Exercise objective: For every line in the records that has the word "DIGITS", make a copy.

---------- Data for this exercise

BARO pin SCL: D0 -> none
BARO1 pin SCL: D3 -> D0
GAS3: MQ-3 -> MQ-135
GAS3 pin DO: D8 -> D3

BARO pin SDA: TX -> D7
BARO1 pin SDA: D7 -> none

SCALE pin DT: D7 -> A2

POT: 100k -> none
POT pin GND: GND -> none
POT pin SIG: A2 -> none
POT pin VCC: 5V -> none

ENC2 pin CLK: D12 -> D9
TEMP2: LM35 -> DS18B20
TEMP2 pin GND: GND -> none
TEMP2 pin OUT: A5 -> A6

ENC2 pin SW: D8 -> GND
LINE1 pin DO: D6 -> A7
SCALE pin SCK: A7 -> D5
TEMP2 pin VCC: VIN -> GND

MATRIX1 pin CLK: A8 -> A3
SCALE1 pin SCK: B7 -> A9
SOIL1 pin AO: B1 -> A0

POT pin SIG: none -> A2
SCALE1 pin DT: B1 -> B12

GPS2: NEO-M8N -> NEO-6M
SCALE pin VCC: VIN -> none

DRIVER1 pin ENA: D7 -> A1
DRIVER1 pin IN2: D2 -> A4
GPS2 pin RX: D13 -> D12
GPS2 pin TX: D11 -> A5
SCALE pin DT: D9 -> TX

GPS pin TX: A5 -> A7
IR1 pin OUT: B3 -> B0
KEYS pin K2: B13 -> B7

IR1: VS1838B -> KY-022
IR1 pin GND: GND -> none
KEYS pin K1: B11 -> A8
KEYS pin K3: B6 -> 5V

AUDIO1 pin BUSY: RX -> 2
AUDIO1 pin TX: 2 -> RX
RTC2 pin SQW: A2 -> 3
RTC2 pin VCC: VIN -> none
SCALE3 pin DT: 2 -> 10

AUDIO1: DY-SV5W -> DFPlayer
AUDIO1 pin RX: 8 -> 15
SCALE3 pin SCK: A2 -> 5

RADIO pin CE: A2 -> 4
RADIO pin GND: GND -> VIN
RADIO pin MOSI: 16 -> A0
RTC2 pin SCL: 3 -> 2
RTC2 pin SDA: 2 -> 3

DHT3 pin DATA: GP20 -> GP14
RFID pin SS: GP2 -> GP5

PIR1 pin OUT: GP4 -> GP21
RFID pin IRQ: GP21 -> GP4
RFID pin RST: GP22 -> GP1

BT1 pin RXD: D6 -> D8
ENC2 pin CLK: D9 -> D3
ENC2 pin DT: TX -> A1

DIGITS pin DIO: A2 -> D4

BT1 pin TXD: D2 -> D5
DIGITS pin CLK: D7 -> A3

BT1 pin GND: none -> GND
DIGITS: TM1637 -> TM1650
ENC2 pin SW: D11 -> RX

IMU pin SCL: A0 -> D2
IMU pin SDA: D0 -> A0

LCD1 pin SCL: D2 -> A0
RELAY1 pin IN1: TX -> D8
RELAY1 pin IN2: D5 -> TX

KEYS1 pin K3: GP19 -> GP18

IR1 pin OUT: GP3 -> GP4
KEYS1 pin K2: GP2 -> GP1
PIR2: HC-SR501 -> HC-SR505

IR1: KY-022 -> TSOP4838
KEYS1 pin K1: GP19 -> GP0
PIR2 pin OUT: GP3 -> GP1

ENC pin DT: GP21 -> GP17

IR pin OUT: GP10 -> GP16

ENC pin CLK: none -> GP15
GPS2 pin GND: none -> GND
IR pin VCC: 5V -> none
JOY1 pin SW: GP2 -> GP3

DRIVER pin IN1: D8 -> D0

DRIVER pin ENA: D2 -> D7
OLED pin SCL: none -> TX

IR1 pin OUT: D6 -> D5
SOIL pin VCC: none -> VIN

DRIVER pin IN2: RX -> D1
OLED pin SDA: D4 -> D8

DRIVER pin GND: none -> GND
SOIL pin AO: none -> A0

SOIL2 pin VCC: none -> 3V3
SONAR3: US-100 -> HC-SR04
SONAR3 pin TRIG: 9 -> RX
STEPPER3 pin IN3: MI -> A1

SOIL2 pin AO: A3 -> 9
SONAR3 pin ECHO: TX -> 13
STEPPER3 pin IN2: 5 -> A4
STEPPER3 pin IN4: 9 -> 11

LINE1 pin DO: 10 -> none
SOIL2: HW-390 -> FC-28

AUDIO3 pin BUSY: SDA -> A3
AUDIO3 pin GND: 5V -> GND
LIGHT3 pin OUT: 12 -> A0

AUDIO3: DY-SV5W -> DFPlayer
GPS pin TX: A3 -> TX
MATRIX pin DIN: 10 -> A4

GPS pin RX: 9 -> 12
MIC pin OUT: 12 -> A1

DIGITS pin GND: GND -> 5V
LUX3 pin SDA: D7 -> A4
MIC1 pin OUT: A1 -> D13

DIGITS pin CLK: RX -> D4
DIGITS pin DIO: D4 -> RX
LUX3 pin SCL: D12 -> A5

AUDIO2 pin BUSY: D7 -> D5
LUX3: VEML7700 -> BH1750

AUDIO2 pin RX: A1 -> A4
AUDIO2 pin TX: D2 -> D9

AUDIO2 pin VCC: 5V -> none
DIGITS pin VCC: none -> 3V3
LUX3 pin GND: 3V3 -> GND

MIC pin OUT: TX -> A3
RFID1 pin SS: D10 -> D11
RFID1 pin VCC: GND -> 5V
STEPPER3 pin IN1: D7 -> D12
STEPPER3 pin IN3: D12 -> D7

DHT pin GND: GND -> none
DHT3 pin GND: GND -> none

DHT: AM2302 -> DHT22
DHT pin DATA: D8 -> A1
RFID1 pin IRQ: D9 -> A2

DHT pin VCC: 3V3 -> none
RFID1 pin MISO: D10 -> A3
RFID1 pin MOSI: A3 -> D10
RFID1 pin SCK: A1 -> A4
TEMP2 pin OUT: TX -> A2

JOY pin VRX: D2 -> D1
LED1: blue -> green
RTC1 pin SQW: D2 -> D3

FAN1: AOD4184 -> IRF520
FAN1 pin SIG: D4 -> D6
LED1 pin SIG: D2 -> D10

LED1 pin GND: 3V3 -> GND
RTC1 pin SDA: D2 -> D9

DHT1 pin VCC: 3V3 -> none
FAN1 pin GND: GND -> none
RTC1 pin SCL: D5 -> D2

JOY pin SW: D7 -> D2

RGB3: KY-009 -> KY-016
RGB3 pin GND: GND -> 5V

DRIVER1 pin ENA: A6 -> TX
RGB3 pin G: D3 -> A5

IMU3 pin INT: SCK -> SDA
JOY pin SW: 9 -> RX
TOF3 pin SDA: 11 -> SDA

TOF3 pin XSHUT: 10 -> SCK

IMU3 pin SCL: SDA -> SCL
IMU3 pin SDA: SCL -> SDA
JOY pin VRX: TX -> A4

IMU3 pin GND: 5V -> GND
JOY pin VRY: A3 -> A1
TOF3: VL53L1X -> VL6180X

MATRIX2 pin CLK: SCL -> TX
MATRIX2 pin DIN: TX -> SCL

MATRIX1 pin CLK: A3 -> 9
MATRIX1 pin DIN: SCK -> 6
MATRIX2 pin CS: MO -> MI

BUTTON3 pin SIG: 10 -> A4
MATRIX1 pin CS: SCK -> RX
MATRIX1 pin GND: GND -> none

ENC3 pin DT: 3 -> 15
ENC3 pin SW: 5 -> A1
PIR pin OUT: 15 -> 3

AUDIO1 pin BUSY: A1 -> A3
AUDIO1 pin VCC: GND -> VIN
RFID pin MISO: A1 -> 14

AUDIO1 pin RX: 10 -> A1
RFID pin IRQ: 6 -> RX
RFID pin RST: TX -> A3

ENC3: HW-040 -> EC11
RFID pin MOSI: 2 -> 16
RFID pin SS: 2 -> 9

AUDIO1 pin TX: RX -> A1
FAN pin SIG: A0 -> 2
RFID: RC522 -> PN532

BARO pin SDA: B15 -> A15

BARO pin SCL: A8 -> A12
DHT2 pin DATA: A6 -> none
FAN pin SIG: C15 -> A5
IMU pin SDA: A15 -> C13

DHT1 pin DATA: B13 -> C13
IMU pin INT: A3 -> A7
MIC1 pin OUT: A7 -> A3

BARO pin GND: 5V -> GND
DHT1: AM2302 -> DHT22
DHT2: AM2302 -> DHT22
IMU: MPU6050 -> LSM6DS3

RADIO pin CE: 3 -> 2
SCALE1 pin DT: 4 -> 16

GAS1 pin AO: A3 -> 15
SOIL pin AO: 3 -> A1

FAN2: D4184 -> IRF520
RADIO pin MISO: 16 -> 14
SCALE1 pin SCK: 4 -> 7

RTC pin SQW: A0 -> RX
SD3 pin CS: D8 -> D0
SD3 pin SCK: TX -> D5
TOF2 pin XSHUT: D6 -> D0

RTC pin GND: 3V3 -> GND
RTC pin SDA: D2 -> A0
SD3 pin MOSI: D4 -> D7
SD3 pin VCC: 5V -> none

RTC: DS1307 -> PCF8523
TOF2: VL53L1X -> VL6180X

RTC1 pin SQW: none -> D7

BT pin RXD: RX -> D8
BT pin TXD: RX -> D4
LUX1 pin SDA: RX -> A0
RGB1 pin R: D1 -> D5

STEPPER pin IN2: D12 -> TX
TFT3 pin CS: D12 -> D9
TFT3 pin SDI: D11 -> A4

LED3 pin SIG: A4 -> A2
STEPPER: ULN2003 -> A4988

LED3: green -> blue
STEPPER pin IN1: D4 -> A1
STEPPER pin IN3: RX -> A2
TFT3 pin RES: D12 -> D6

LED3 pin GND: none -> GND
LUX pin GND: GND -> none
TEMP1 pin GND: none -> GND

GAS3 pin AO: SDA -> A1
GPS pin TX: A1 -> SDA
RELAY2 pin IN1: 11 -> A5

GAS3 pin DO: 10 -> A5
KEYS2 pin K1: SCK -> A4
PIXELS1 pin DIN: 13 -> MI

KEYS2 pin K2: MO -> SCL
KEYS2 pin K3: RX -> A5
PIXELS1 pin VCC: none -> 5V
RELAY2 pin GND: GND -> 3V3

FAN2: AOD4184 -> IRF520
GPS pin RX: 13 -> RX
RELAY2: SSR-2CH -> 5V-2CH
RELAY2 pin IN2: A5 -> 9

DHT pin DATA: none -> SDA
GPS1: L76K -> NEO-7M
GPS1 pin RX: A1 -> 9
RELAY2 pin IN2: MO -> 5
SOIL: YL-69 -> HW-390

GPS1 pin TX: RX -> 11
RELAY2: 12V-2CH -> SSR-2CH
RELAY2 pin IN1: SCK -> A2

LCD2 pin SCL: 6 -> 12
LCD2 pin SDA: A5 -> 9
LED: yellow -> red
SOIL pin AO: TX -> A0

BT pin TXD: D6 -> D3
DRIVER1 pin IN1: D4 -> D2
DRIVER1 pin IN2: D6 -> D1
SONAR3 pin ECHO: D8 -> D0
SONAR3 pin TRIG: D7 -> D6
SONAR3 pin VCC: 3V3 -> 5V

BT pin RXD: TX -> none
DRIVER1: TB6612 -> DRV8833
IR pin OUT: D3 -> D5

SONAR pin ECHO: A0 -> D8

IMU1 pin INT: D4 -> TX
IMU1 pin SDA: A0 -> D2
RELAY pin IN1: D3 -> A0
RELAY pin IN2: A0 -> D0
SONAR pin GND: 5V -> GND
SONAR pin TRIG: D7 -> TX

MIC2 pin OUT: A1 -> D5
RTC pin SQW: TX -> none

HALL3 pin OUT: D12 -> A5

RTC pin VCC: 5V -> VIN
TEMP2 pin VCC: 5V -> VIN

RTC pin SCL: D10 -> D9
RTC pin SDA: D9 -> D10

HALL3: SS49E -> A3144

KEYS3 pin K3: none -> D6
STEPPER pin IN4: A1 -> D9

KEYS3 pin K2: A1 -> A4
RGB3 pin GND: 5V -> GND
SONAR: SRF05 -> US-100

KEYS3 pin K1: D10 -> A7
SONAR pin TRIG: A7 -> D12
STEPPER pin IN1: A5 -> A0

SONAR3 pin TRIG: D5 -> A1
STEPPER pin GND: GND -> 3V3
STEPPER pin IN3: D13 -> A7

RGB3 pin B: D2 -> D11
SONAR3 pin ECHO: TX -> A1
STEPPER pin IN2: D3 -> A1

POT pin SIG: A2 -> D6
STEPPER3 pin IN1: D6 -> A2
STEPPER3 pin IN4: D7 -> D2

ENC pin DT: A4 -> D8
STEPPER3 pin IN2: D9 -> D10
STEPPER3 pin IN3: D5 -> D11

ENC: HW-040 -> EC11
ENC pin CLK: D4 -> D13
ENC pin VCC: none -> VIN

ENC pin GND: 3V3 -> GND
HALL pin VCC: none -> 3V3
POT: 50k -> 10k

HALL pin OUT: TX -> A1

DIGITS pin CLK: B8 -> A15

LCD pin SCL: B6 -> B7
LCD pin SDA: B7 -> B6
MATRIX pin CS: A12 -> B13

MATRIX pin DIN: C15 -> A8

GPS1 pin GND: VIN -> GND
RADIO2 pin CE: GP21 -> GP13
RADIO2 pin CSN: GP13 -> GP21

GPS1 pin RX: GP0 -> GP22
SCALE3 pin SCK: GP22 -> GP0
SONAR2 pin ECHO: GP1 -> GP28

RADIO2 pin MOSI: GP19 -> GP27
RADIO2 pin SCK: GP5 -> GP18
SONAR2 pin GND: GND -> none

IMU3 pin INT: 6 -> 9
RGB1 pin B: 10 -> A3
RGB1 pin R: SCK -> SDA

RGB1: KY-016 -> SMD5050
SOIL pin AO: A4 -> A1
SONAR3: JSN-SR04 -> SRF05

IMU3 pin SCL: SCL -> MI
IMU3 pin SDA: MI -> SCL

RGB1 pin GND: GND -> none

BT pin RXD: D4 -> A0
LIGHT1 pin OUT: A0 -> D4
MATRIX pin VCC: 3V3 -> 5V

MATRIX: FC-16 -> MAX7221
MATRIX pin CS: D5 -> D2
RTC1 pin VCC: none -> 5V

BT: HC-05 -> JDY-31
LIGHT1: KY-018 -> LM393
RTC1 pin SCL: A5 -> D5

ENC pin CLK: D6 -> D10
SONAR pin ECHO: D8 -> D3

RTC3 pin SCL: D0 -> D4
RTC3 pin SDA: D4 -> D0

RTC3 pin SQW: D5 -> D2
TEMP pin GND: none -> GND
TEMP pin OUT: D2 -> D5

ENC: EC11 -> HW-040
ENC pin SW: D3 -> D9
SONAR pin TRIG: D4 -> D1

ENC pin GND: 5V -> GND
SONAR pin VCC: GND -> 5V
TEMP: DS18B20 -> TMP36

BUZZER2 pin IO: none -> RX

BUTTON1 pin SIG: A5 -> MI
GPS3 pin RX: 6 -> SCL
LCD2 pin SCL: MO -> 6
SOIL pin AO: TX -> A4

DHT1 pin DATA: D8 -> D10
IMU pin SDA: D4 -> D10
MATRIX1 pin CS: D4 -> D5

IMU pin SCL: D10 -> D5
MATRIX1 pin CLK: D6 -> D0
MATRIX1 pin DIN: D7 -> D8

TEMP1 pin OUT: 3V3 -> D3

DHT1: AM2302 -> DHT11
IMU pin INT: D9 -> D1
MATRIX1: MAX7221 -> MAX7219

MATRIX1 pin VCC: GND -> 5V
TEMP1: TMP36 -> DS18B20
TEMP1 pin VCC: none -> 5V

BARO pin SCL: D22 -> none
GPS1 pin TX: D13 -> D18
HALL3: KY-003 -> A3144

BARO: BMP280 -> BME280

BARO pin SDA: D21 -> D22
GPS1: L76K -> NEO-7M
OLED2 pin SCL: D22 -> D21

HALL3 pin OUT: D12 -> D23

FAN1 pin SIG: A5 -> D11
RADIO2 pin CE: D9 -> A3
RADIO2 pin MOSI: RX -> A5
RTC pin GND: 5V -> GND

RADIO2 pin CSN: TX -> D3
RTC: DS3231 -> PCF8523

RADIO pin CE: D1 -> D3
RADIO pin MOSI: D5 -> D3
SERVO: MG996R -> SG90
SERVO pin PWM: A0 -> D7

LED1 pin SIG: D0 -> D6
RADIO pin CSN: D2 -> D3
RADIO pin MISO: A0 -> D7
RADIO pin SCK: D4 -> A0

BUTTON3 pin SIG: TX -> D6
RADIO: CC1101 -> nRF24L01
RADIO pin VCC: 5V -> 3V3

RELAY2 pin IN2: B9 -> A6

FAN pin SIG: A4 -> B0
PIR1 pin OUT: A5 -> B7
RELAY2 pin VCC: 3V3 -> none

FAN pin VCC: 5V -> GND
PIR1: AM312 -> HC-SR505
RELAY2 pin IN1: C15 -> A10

--------------------

Response box:
DIGITS pin DIO: A2 -> D4
DIGITS pin CLK: D7 -> A3
DIGITS: TM1637 -> TM1650
DIGITS pin GND: GND -> 5V
DIGITS pin CLK: RX -> D4
DIGITS pin DIO: D4 -> RX
DIGITS pin VCC: none -> 3V3
DIGITS pin CLK: B8 -> A15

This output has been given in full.